[Start of section]

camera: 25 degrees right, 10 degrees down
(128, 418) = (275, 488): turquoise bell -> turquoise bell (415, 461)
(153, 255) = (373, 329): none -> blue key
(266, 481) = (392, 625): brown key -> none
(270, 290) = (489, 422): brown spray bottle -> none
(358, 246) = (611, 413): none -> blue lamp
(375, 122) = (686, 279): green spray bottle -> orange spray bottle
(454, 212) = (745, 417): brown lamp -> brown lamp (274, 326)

[End of section]
[Start of section]

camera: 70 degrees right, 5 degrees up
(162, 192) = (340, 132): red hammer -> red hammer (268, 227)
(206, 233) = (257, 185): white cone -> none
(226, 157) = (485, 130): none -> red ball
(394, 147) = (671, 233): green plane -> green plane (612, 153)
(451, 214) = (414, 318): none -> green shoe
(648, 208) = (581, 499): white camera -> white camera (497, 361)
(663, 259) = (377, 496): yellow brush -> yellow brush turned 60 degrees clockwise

[End of section]
[Start of section]

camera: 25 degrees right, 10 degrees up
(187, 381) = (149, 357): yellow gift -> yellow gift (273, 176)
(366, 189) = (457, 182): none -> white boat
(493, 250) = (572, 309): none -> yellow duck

[End of section]

▸ **Assignment**:
The entries above hold the needed span. Transcribe exactly the lines from the one with "camera: 25 degrees right, 10 degrees down" to the one with "(358, 246) = (611, 413): none -> blue lamp", both included.

▸ **Output of the task**:
camera: 25 degrees right, 10 degrees down
(128, 418) = (275, 488): turquoise bell -> turquoise bell (415, 461)
(153, 255) = (373, 329): none -> blue key
(266, 481) = (392, 625): brown key -> none
(270, 290) = (489, 422): brown spray bottle -> none
(358, 246) = (611, 413): none -> blue lamp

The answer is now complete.